• **Exercise directions**:
Every line of the entries with the word "black" in it should be shown.

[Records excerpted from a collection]
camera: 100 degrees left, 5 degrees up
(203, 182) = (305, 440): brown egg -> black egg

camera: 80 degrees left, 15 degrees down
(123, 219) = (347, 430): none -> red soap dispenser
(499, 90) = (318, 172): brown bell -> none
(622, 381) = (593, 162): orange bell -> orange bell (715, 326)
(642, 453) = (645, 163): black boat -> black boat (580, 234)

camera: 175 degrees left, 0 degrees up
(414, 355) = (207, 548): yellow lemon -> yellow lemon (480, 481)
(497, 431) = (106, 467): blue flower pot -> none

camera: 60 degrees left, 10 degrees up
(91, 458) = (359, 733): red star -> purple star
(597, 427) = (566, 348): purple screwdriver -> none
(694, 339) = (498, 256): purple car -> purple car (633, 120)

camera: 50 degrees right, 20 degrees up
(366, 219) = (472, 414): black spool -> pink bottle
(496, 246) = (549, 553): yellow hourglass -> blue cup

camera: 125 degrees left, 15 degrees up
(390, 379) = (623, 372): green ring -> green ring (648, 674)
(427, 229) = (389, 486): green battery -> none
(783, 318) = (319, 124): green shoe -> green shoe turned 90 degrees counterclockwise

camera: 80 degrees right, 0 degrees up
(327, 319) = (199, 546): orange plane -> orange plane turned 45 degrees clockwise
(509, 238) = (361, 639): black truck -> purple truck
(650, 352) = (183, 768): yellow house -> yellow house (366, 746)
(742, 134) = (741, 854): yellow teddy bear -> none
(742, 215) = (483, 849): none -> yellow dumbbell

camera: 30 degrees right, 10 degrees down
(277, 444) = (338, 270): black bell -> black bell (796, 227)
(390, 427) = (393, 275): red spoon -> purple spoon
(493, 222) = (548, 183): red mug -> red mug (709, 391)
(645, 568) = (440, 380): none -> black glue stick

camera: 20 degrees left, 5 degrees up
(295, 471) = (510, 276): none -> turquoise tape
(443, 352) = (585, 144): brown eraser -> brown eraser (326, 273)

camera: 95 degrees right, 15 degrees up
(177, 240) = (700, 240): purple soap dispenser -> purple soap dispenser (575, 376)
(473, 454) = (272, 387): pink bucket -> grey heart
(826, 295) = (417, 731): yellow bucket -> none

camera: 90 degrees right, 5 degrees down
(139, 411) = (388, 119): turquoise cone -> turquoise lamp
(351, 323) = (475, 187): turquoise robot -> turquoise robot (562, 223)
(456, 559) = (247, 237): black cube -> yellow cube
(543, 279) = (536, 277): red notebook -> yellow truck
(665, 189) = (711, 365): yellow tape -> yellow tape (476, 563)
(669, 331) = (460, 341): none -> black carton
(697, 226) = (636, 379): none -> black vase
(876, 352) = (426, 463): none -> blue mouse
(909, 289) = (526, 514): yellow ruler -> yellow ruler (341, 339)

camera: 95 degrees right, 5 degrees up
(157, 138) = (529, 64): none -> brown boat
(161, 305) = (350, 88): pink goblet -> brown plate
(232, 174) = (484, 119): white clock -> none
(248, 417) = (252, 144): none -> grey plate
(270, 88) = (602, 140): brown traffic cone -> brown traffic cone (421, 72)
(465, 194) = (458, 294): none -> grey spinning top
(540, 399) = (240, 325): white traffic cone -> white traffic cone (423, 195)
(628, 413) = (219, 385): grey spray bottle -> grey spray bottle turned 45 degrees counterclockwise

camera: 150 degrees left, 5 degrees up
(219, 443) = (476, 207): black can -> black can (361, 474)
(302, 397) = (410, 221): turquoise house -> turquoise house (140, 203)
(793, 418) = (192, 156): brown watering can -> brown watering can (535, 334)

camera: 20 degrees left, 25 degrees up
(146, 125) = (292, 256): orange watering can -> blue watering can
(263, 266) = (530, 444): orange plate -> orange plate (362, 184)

• **Response**:
(203, 182) = (305, 440): brown egg -> black egg
(642, 453) = (645, 163): black boat -> black boat (580, 234)
(366, 219) = (472, 414): black spool -> pink bottle
(509, 238) = (361, 639): black truck -> purple truck
(277, 444) = (338, 270): black bell -> black bell (796, 227)
(645, 568) = (440, 380): none -> black glue stick
(456, 559) = (247, 237): black cube -> yellow cube
(669, 331) = (460, 341): none -> black carton
(697, 226) = (636, 379): none -> black vase
(219, 443) = (476, 207): black can -> black can (361, 474)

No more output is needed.